• **Required action**:
Print the lines below word for word, beginning with the first and ending with the line that holds "none -> yellow brick A1 level 2", and skip every picture.
━━━ Available data ━━━
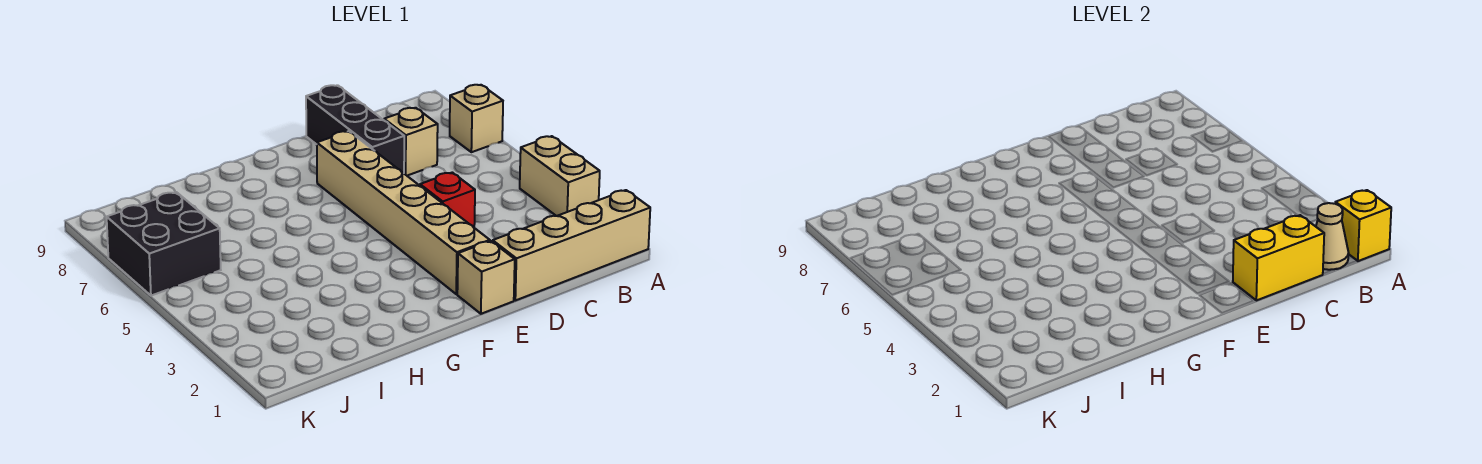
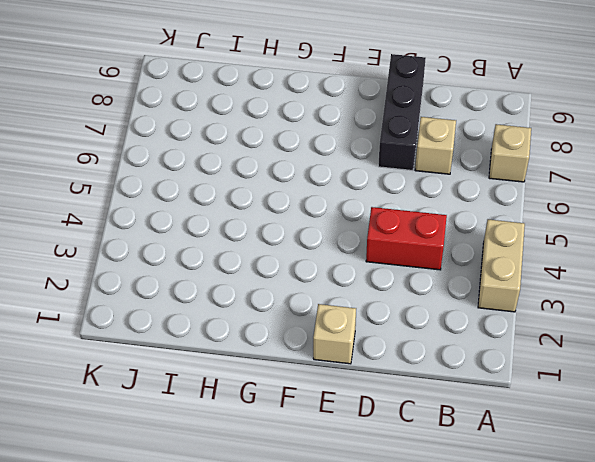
red brick C4:D4 level 1 -> red brick D4 level 1
none -> tan brick A1:D1 level 1
none -> tan brick E2:E7 level 1
none -> black brick J6:K7 level 1

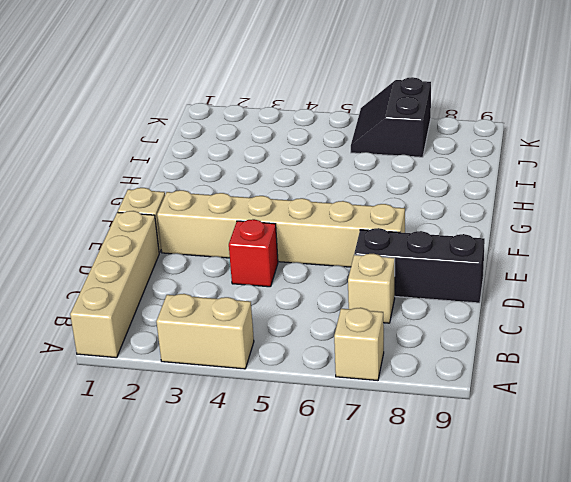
black slope J6:K7 level 1 top 7 -> black brick J6:K7 level 1
none -> yellow brick A1 level 2
none -> tan cone B1 level 2
none -> yellow brick C1:D1 level 2

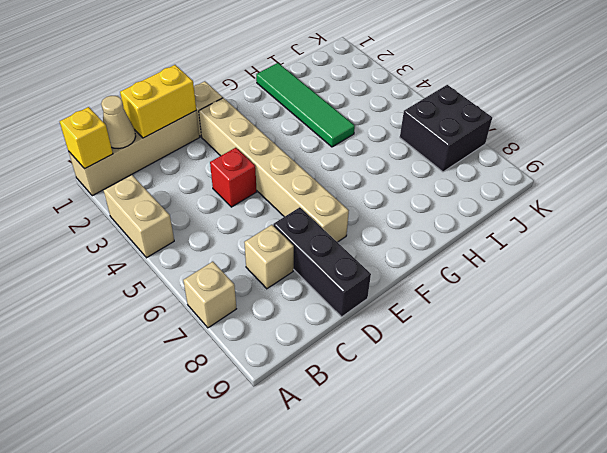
green tile H1:H4 level 1 -> none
━━━
• **Finished exercise**:
red brick C4:D4 level 1 -> red brick D4 level 1
none -> tan brick A1:D1 level 1
none -> tan brick E2:E7 level 1
none -> black brick J6:K7 level 1

black slope J6:K7 level 1 top 7 -> black brick J6:K7 level 1
none -> yellow brick A1 level 2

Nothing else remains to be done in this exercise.